#### [SUPPLIED MATERIAL]
----
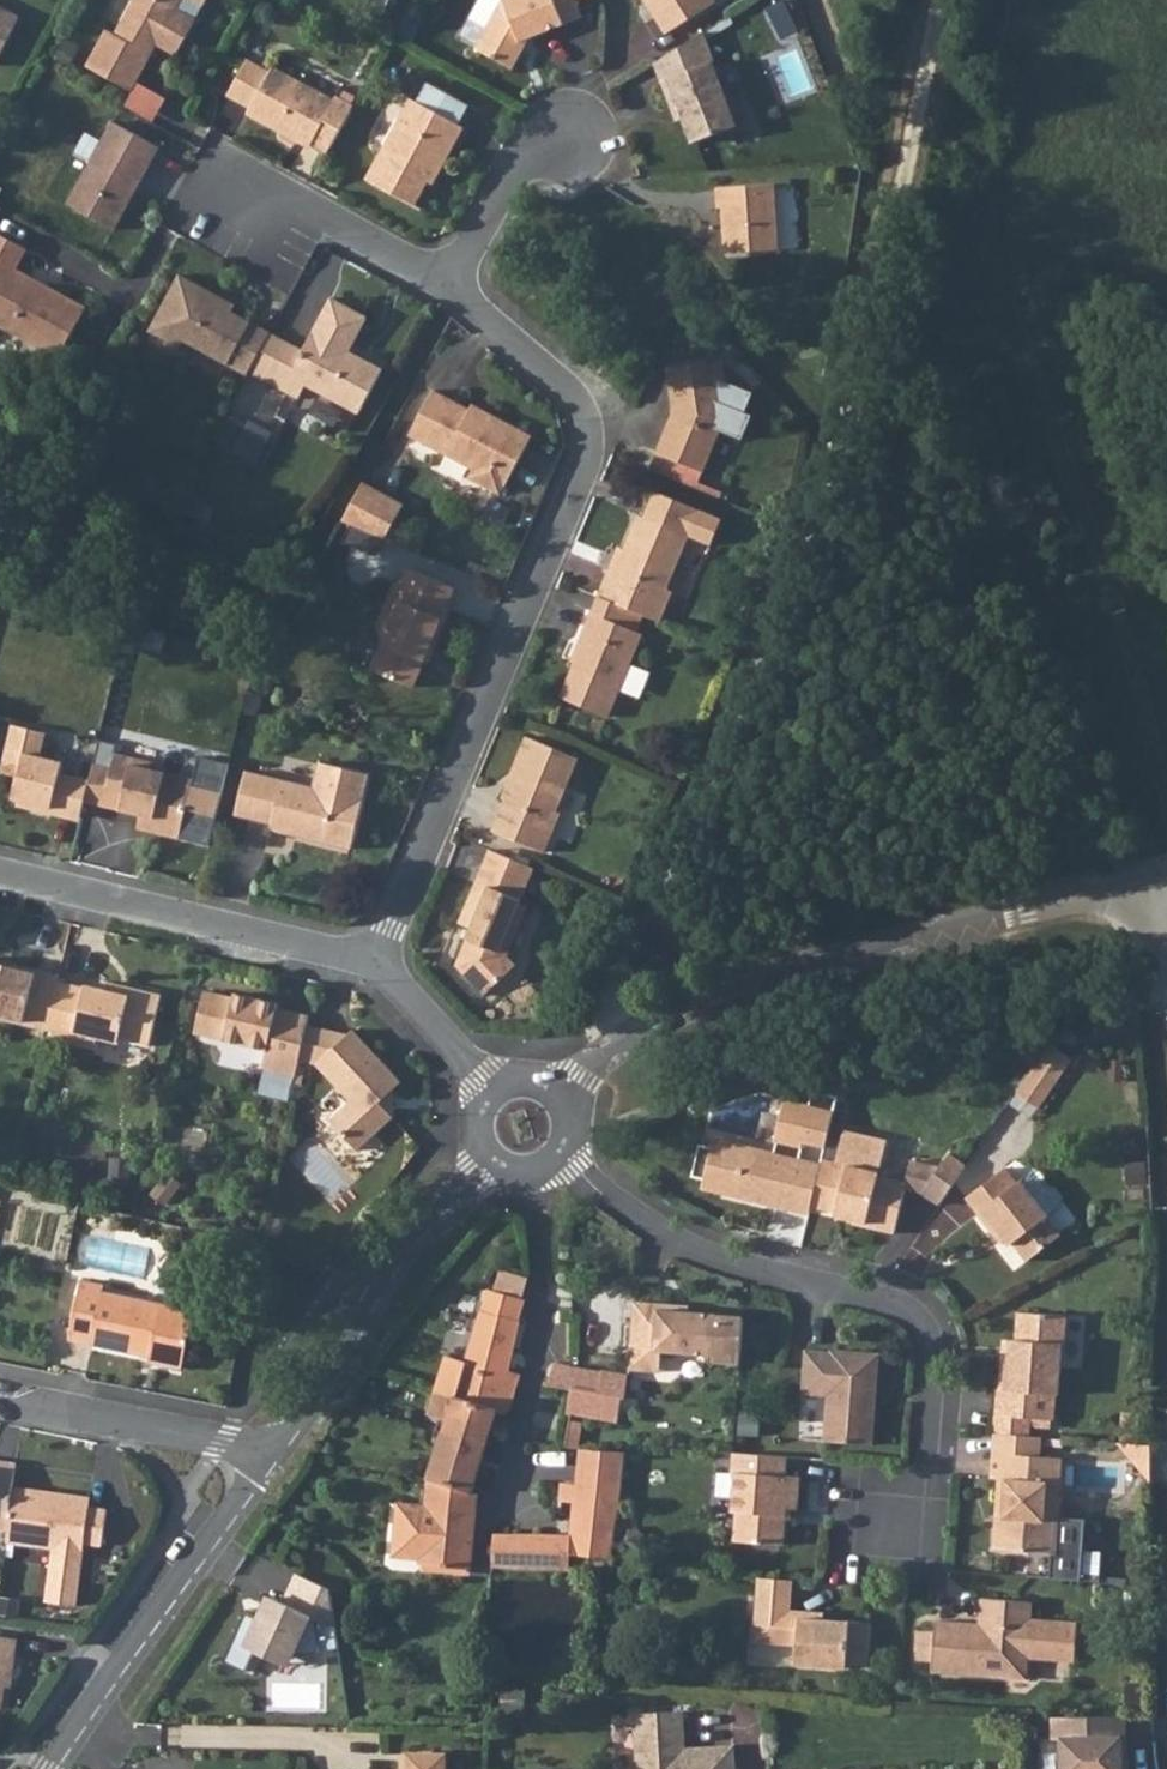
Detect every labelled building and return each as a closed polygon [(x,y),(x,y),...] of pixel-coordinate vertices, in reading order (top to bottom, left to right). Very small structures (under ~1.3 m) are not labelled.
[(86,66),(131,91),(152,54),(147,52),(153,42),(160,40),(179,51),(207,0),(134,0),(115,34),(107,30),(86,66)] [(522,40),(583,17),(576,0),(505,0),(508,9),(495,14),(476,47),(513,68),(525,46),(522,40)] [(495,14),(508,9),(505,0),(502,0),(495,14)] [(649,2),(646,4),(665,35),(712,5),(709,0),(647,0),(649,2)] [(19,18),(0,8),(0,56),(19,18)] [(706,30),(684,44),(693,69),(663,79),(672,107),(679,105),(691,143),(737,127),(736,125),(739,118),(735,105),(728,102),(715,63),(717,62),(706,30)] [(177,55),(179,51),(160,40),(153,42),(147,52),(152,54),(158,44),(177,55)] [(684,44),(656,61),(663,79),(693,69),(684,44)] [(250,109),(271,72),(250,60),(229,97),(250,109)] [(295,140),(297,136),(328,153),(354,106),(337,96),(334,100),(273,67),(271,72),(250,109),(247,114),(295,140)] [(418,102),(459,125),(470,106),(428,83),(418,102)] [(418,102),(410,98),(366,179),(415,206),(428,182),(437,166),(442,168),(464,128),(459,125),(418,102)] [(160,148),(113,122),(68,204),(114,230),(160,148)] [(442,168),(437,166),(428,182),(433,184),(442,168)] [(778,250),(774,184),(717,187),(718,208),(723,208),(725,253),(778,250)] [(35,344),(46,325),(70,338),(86,308),(48,288),(44,296),(29,287),(33,280),(15,269),(8,266),(20,245),(0,234),(0,325),(35,344)] [(20,245),(8,266),(15,269),(26,249),(20,245)] [(220,297),(179,274),(149,331),(179,346),(182,339),(248,375),(250,372),(271,333),(231,311),(216,303),(220,297)] [(44,296),(48,288),(33,280),(29,287),(44,296)] [(220,297),(216,303),(231,311),(235,305),(220,297)] [(350,351),(368,317),(332,297),(304,350),(287,341),(266,380),(299,398),(306,385),(360,414),(384,369),(350,351)] [(70,338),(46,325),(35,344),(59,357),(70,338)] [(271,333),(250,372),(266,380),(287,341),(271,333)] [(725,382),(722,361),(667,370),(673,408),(678,407),(679,412),(675,420),(671,418),(656,453),(703,472),(720,430),(742,439),(752,415),(744,412),(752,392),(725,382)] [(505,487),(532,436),(484,409),(481,415),(470,409),(434,389),(409,434),(473,469),(469,477),(500,494),(504,486),(505,487)] [(473,404),(470,409),(481,415),(484,409),(473,404)] [(703,472),(656,453),(650,470),(720,499),(722,493),(698,484),(703,472)] [(404,505),(363,483),(342,521),(386,540),(404,505)] [(647,617),(660,587),(666,590),(667,589),(689,536),(711,545),(722,519),(655,491),(644,517),(638,515),(613,575),(608,573),(598,596),(647,617)] [(384,539),(351,525),(344,542),(377,556),(384,539)] [(413,536),(392,527),(386,540),(408,549),(413,536)] [(619,547),(608,573),(613,575),(624,549),(619,547)] [(455,589),(408,569),(401,585),(397,583),(378,628),(383,642),(371,670),(413,688),(433,641),(437,643),(451,610),(447,608),(455,589)] [(667,589),(666,590),(660,587),(647,617),(660,622),(672,591),(667,589)] [(644,615),(598,596),(575,651),(579,652),(560,697),(608,717),(643,634),(637,632),(644,615)] [(122,645),(137,648),(143,622),(129,617),(122,645)] [(51,813),(52,811),(81,818),(85,801),(90,780),(60,773),(63,763),(40,758),(46,733),(13,725),(2,773),(18,777),(13,798),(27,802),(26,807),(51,813)] [(579,758),(527,736),(512,773),(516,775),(493,831),(544,852),(561,812),(557,810),(579,758)] [(153,769),(154,762),(116,753),(112,768),(103,805),(138,814),(153,817),(150,831),(180,838),(194,779),(153,769)] [(369,774),(320,762),(313,787),(246,771),(235,814),(272,823),(271,824),(296,830),(295,835),(351,849),(369,774)] [(90,780),(85,801),(103,805),(112,768),(94,764),(90,780)] [(135,827),(150,831),(153,817),(138,814),(135,827)] [(535,868),(490,849),(484,863),(529,882),(535,868)] [(520,903),(529,882),(484,863),(459,923),(471,928),(456,966),(484,995),(515,965),(506,955),(528,906),(520,903)] [(0,959),(0,970),(11,973),(11,970),(35,975),(34,978),(56,983),(57,981),(59,973),(0,959)] [(26,1016),(48,1021),(56,983),(34,978),(35,975),(11,970),(11,973),(0,970),(0,1016),(24,1021),(26,1016)] [(46,1030),(97,1042),(98,1038),(119,1043),(120,1039),(150,1045),(162,994),(130,987),(128,994),(105,989),(85,984),(84,987),(57,981),(56,983),(48,1021),(46,1027),(46,1030)] [(105,989),(128,994),(130,987),(107,981),(105,989)] [(266,1050),(262,1067),(296,1075),(299,1060),(308,1025),(310,1016),(277,1008),(278,1003),(250,997),(249,1001),(234,998),(204,991),(196,1024),(203,1035),(266,1050)] [(46,1027),(48,1021),(26,1016),(24,1021),(46,1027)] [(196,1024),(194,1033),(203,1035),(196,1024)] [(299,1060),(316,1064),(350,1100),(329,1120),(357,1150),(393,1116),(394,1089),(402,1082),(353,1030),(348,1034),(308,1025),(299,1060)] [(1051,1046),(1018,1094),(1038,1107),(1071,1060),(1051,1046)] [(805,1138),(826,1143),(836,1097),(811,1091),(807,1107),(783,1101),(774,1140),(776,1140),(773,1154),(712,1140),(711,1148),(699,1145),(691,1177),(703,1180),(701,1187),(776,1205),(784,1175),(816,1183),(820,1166),(800,1161),(805,1138)] [(906,1182),(878,1175),(886,1140),(843,1130),(836,1163),(822,1159),(816,1183),(811,1207),(835,1212),(834,1215),(865,1223),(864,1226),(894,1233),(905,1189),(906,1182)] [(966,1165),(949,1153),(939,1167),(922,1192),(939,1205),(966,1165)] [(905,1182),(906,1182),(905,1189),(922,1192),(939,1167),(910,1160),(905,1182)] [(1017,1183),(1006,1168),(966,1197),(978,1214),(983,1210),(1009,1245),(1012,1243),(1025,1261),(1060,1235),(1047,1217),(1048,1216),(1021,1180),(1017,1183)] [(1033,1171),(1021,1180),(1048,1216),(1060,1207),(1061,1201),(1052,1189),(1045,1188),(1033,1171)] [(784,1175),(776,1205),(809,1213),(811,1207),(816,1183),(784,1175)] [(983,1210),(978,1214),(1000,1243),(1004,1239),(983,1210)] [(104,1286),(81,1281),(69,1339),(150,1355),(148,1362),(182,1369),(194,1310),(103,1291),(104,1286)] [(443,1432),(486,1446),(496,1412),(503,1414),(510,1410),(520,1374),(509,1370),(520,1320),(525,1299),(488,1289),(481,1310),(465,1361),(445,1356),(427,1415),(439,1419),(435,1429),(432,1439),(439,1442),(443,1432)] [(714,1355),(714,1361),(740,1363),(743,1323),(716,1320),(717,1314),(689,1313),(671,1312),(671,1305),(634,1302),(629,1369),(660,1372),(661,1352),(714,1355)] [(993,1433),(1029,1436),(1031,1418),(1054,1420),(1056,1395),(1058,1395),(1062,1345),(1065,1345),(1067,1316),(1018,1312),(1016,1340),(1010,1340),(1008,1363),(1001,1363),(999,1389),(997,1389),(993,1433)] [(1077,1317),(1068,1360),(1082,1363),(1091,1320),(1077,1317)] [(1008,1363),(1010,1340),(1003,1339),(1001,1363),(1008,1363)] [(872,1446),(880,1354),(831,1351),(831,1353),(805,1351),(802,1394),(827,1396),(823,1441),(872,1446)] [(570,1389),(570,1367),(553,1363),(545,1380),(570,1389)] [(601,1372),(570,1367),(570,1389),(568,1409),(621,1418),(627,1374),(601,1369),(601,1372)] [(428,1479),(471,1492),(486,1446),(443,1432),(439,1442),(428,1479)] [(1029,1436),(993,1433),(992,1453),(1040,1456),(1041,1437),(1029,1436)] [(625,1452),(579,1449),(575,1483),(573,1501),(619,1505),(625,1452)] [(800,1477),(785,1476),(787,1457),(733,1453),(732,1473),(735,1473),(732,1512),(736,1512),(734,1541),(783,1545),(786,1508),(797,1509),(800,1477)] [(1062,1458),(1040,1456),(992,1453),(990,1478),(997,1479),(992,1549),(1055,1553),(1062,1458)] [(7,1528),(12,1496),(13,1487),(17,1463),(0,1461),(0,1527),(7,1528)] [(477,1492),(471,1492),(428,1479),(425,1507),(403,1505),(401,1519),(396,1519),(393,1556),(421,1558),(420,1564),(469,1569),(477,1492)] [(573,1501),(575,1483),(560,1484),(558,1501),(572,1502),(569,1536),(570,1555),(613,1558),(619,1505),(573,1501)] [(13,1487),(12,1496),(45,1501),(46,1491),(13,1487)] [(90,1497),(46,1491),(45,1501),(12,1496),(7,1528),(6,1541),(49,1547),(41,1600),(71,1605),(76,1601),(84,1542),(102,1545),(107,1509),(89,1507),(90,1497)] [(569,1536),(493,1535),(491,1567),(520,1570),(569,1570),(570,1555),(569,1536)] [(245,1611),(222,1661),(246,1672),(256,1650),(288,1665),(292,1656),(326,1650),(322,1641),(339,1638),(330,1589),(297,1574),(284,1602),(272,1597),(262,1619),(245,1611)] [(793,1580),(758,1578),(755,1624),(773,1625),(772,1644),(796,1645),(794,1665),(846,1669),(847,1664),(867,1665),(871,1623),(823,1619),(800,1618),(801,1611),(791,1610),(793,1580)] [(1032,1602),(981,1598),(979,1624),(978,1629),(969,1629),(969,1623),(935,1620),(934,1631),(916,1629),(914,1659),(931,1660),(930,1671),(1004,1677),(1027,1658),(1073,1662),(1077,1624),(1030,1620),(1032,1602)] [(2,1599),(0,1611),(0,1615),(16,1618),(18,1601),(2,1599)] [(800,1618),(823,1619),(824,1613),(801,1611),(800,1618)] [(773,1625),(755,1624),(753,1642),(772,1644),(773,1625)] [(18,1638),(0,1636),(0,1708),(2,1709),(5,1686),(9,1656),(15,1657),(18,1638)] [(11,1687),(15,1657),(9,1656),(5,1686),(11,1687)] [(1004,1677),(1025,1679),(1027,1658),(1004,1677)] [(685,1739),(684,1711),(634,1713),(637,1768),(736,1768),(735,1745),(686,1748),(680,1748),(679,1739),(685,1739)] [(1053,1718),(1053,1740),(1061,1740),(1061,1768),(1123,1768),(1123,1738),(1127,1738),(1127,1717),(1053,1718)] [(407,1753),(407,1768),(445,1768),(445,1754),(407,1753)]
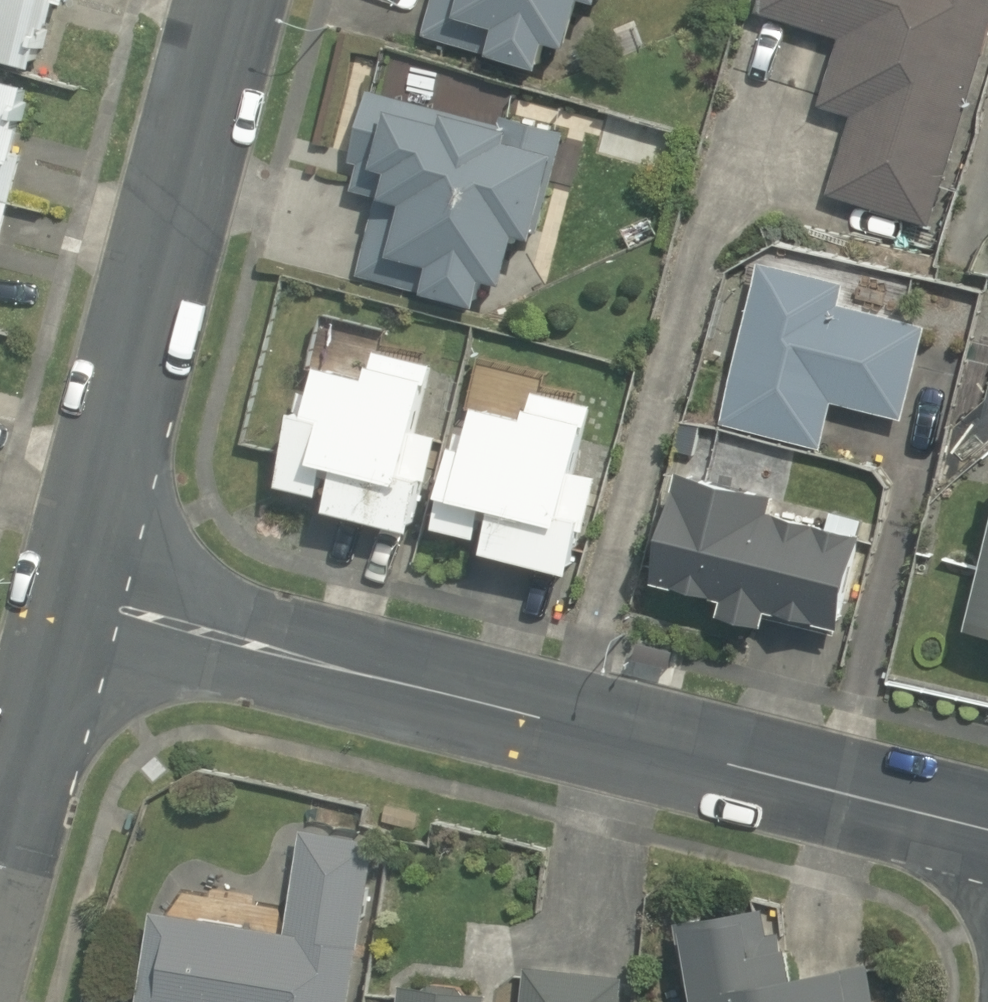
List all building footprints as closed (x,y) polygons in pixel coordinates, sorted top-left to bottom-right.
[(39,66),(49,26),(52,27),(59,0),(0,0),(0,56),(39,66)] [(425,34),(540,68),(549,36),(573,43),(586,0),(435,0),(425,34)] [(987,33),(987,0),(758,0),(755,8),(839,34),(817,105),(852,116),(829,191),(930,222),(987,33)] [(0,70),(0,188),(10,191),(29,118),(23,117),(34,79),(0,70)] [(501,120),(368,85),(349,158),(362,161),(355,188),(379,194),(358,276),(480,308),(488,275),(509,280),(521,233),(538,237),(567,124),(504,108),(501,120)] [(4,242),(15,197),(0,193),(0,241),(4,242)] [(903,419),(926,326),(841,305),(846,284),(762,262),(721,424),(821,450),(833,402),(903,419)] [(331,507),(413,529),(441,426),(417,419),(433,356),(376,341),(368,371),(325,359),(319,383),(306,379),(278,481),(333,496),(331,507)] [(486,546),(572,571),(604,462),(580,456),(597,397),(539,380),(528,417),(482,404),(476,425),(465,422),(437,521),(489,536),(486,546)] [(845,628),(868,534),(774,510),(778,494),(685,471),(655,580),(727,598),(722,615),(766,627),(771,609),(845,628)] [(963,629),(987,635),(987,521),(963,629)] [(377,838),(304,826),(287,929),(152,907),(137,1001),(350,1001),(377,838)] [(699,1001),(877,1001),(870,961),(844,958),(794,966),(790,942),(784,943),(781,924),(769,926),(765,902),(675,917),(680,948),(689,946),(699,1001)] [(624,972),(527,961),(522,1001),(621,1001),(624,972)] [(396,1001),(488,1001),(490,989),(398,979),(396,1001)]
----
#### [WHAT THE TASK REQUIRES]
Every line from the one containing "List all building" to the final line of the listing above should be set down exactly, with nothing added.

#### [SOLUTION TO THE EXERCISE]
List all building footprints as closed (x,y) polygons in pixel coordinates, sorted top-left to bottom-right.
[(39,66),(49,26),(52,27),(59,0),(0,0),(0,56),(39,66)] [(425,34),(540,68),(549,36),(573,43),(586,0),(435,0),(425,34)] [(987,33),(987,0),(758,0),(755,8),(839,34),(817,105),(852,116),(829,191),(930,222),(987,33)] [(0,70),(0,188),(10,191),(29,118),(23,117),(34,79),(0,70)] [(501,120),(368,85),(349,158),(362,161),(355,188),(379,194),(358,276),(480,308),(488,275),(509,280),(521,233),(538,237),(567,124),(504,108),(501,120)] [(4,242),(15,197),(0,193),(0,241),(4,242)] [(903,419),(926,326),(841,305),(846,284),(762,262),(721,424),(821,450),(833,402),(903,419)] [(331,507),(413,529),(441,426),(417,419),(433,356),(376,341),(368,371),(325,359),(319,383),(306,379),(278,481),(333,496),(331,507)] [(486,546),(572,571),(604,462),(580,456),(597,397),(539,380),(528,417),(482,404),(476,425),(465,422),(437,521),(489,536),(486,546)] [(845,628),(868,534),(774,510),(778,494),(685,471),(655,580),(727,598),(722,615),(766,627),(771,609),(845,628)] [(963,629),(987,635),(987,521),(963,629)] [(377,838),(304,826),(287,929),(152,907),(137,1001),(350,1001),(377,838)] [(699,1001),(877,1001),(870,961),(844,958),(794,966),(790,942),(784,943),(781,924),(769,926),(765,902),(675,917),(680,948),(689,946),(699,1001)] [(624,972),(527,961),(522,1001),(621,1001),(624,972)] [(396,1001),(488,1001),(490,989),(398,979),(396,1001)]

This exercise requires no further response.